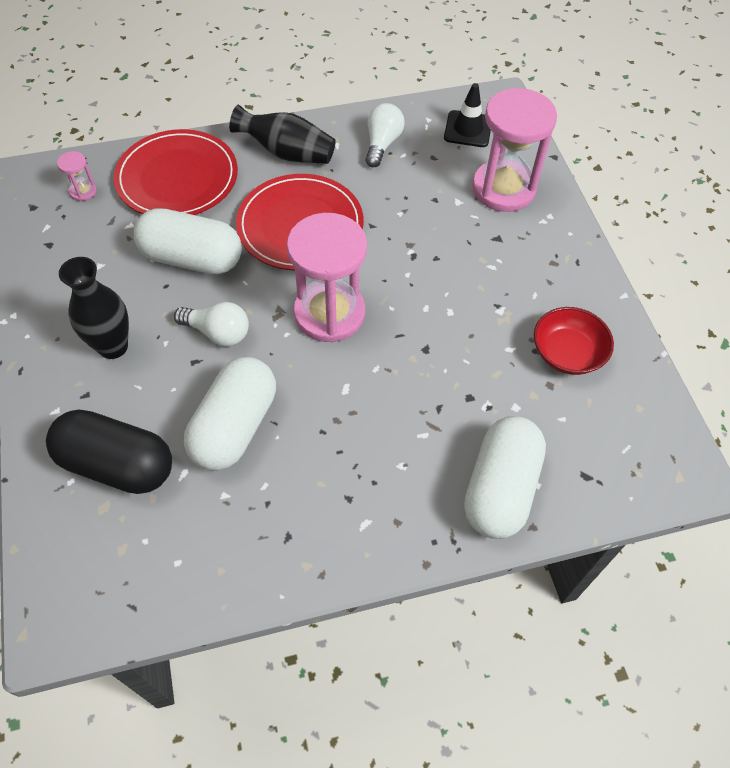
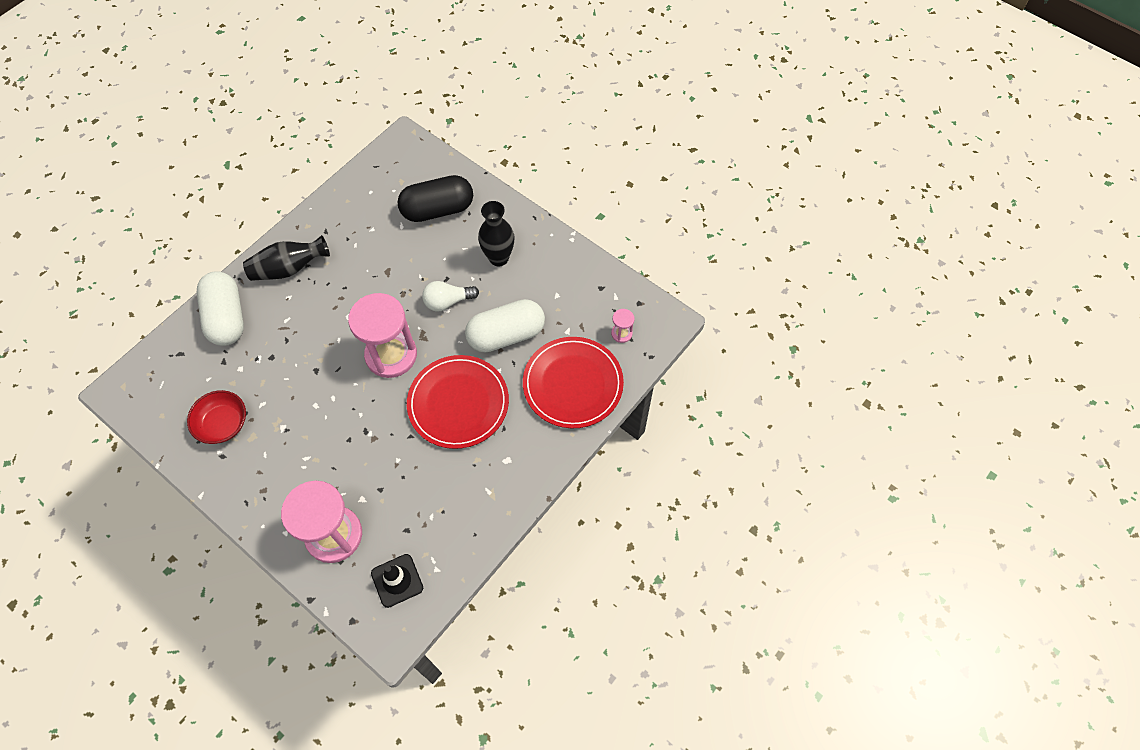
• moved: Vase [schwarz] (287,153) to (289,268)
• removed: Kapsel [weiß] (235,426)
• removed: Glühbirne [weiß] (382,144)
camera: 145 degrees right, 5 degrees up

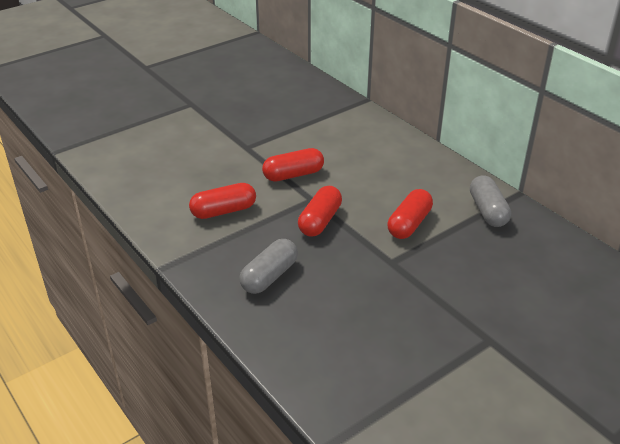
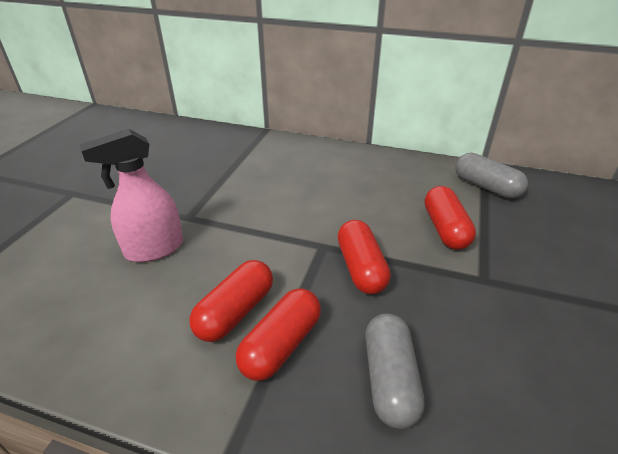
• added: Sprühflasche [rosa] (154,249)
• moved: Kapsel [rot] (293,175) to (281,345)
camera: 35 degrees left, 0 degrees up

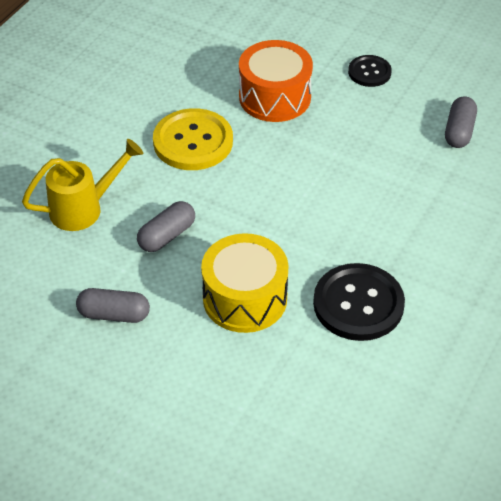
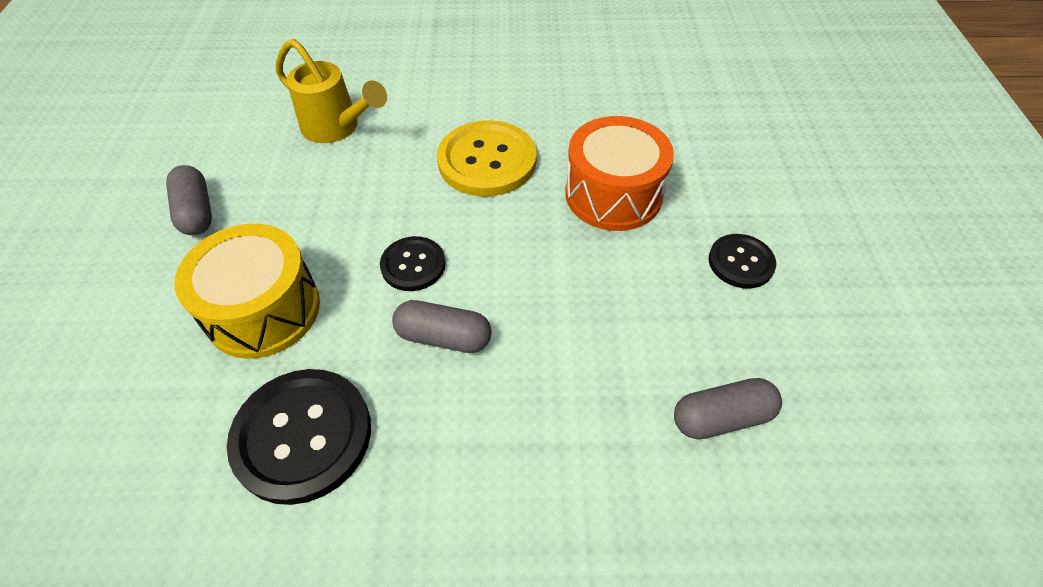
• added: Knopf [schwarz] (413,265)
• moved: Kapsel [grau] (167,236) to (444,337)
camera: 60 degrees right, 5 degrees up

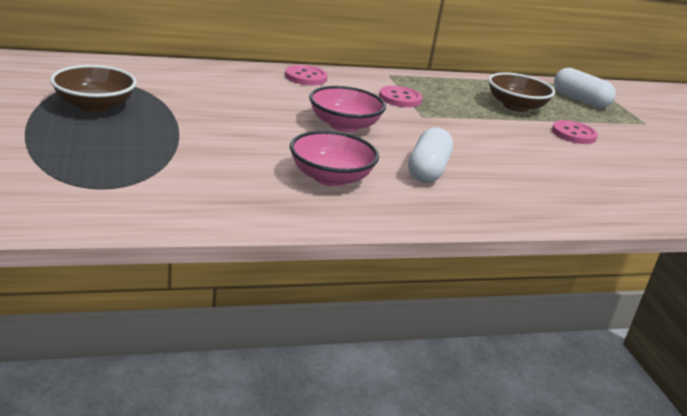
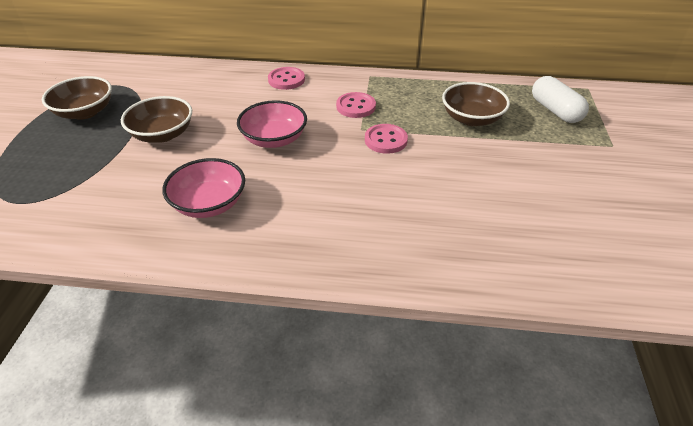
• added: Schüssel [braun] (162,134)
• moved: Knopf [rosa] (573,134) to (386,140)
• removed: Kapsel [weiß] (427,170)
camera: 25 degrees right, 15 degrees up

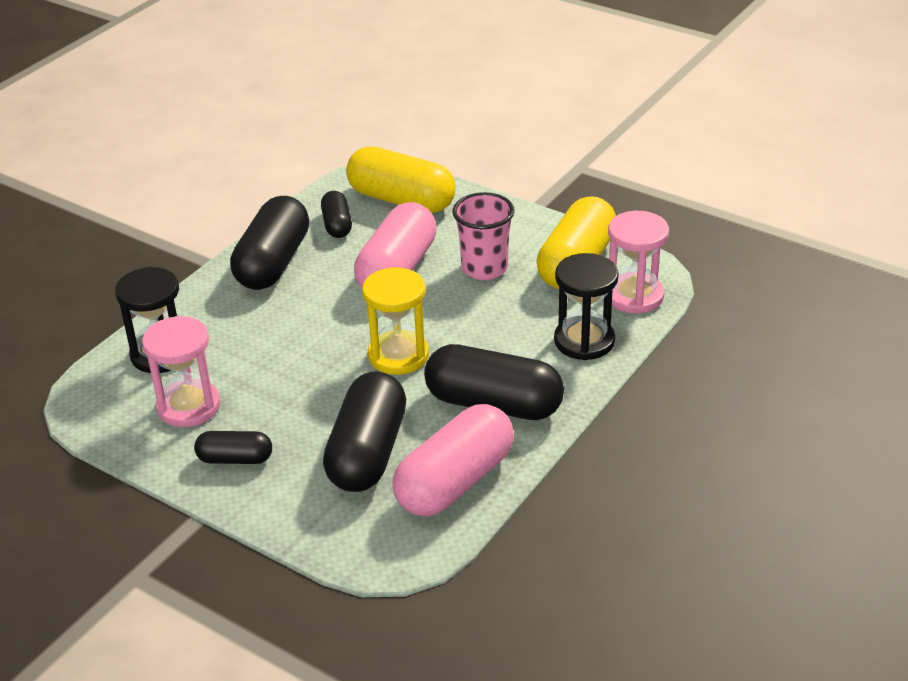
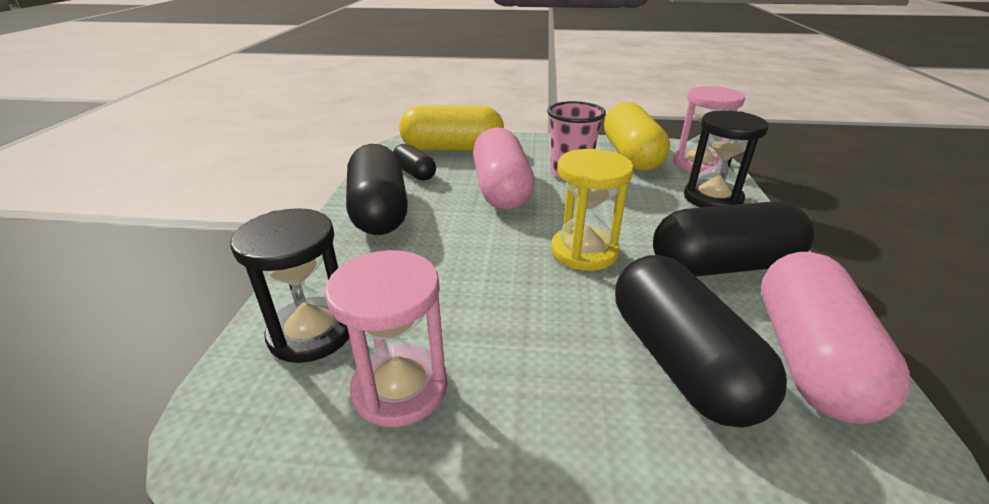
• removed: Kapsel [schwarz] (235,459)
camera: 30 degrees left, 5 degrees down

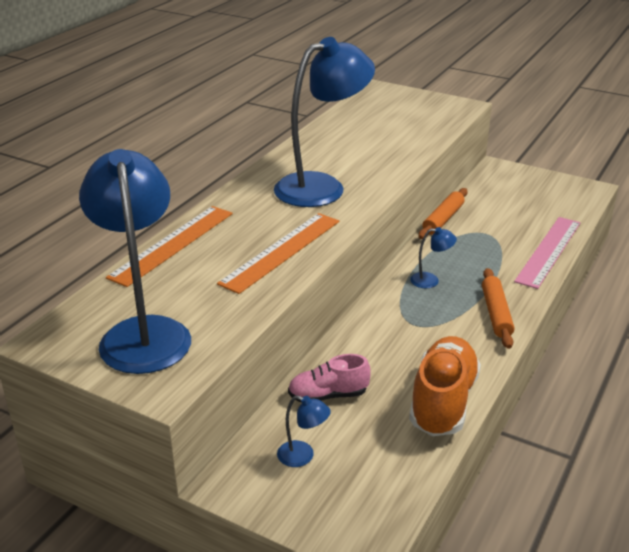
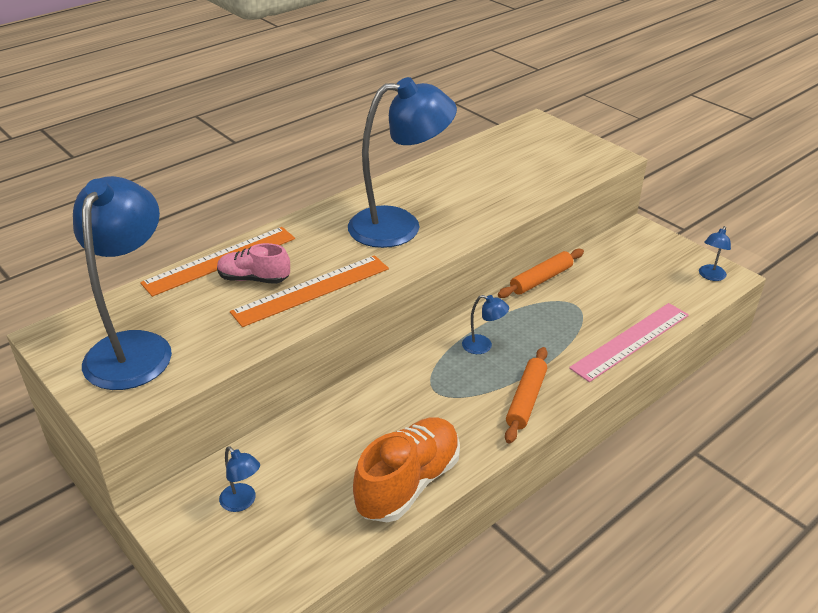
• moved: Schuh [rosa] (328,395) to (254,279)
• added: Lampe [blau] (710,276)
camera: 20 degrees right, 5 degrees up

WHAT THIS TASK INVOLVES:
Print exactly, and only, the lines from the one with "(293,175) to (281,345)" through the last line of the listing above. No pictures belong in the copy.

ANSWER TO THE PROBLEM:
• moved: Kapsel [rot] (293,175) to (281,345)
camera: 35 degrees left, 0 degrees up

• added: Knopf [schwarz] (413,265)
• moved: Kapsel [grau] (167,236) to (444,337)
camera: 60 degrees right, 5 degrees up

• added: Schüssel [braun] (162,134)
• moved: Knopf [rosa] (573,134) to (386,140)
• removed: Kapsel [weiß] (427,170)
camera: 25 degrees right, 15 degrees up

• removed: Kapsel [schwarz] (235,459)
camera: 30 degrees left, 5 degrees down

• moved: Schuh [rosa] (328,395) to (254,279)
• added: Lampe [blau] (710,276)
camera: 20 degrees right, 5 degrees up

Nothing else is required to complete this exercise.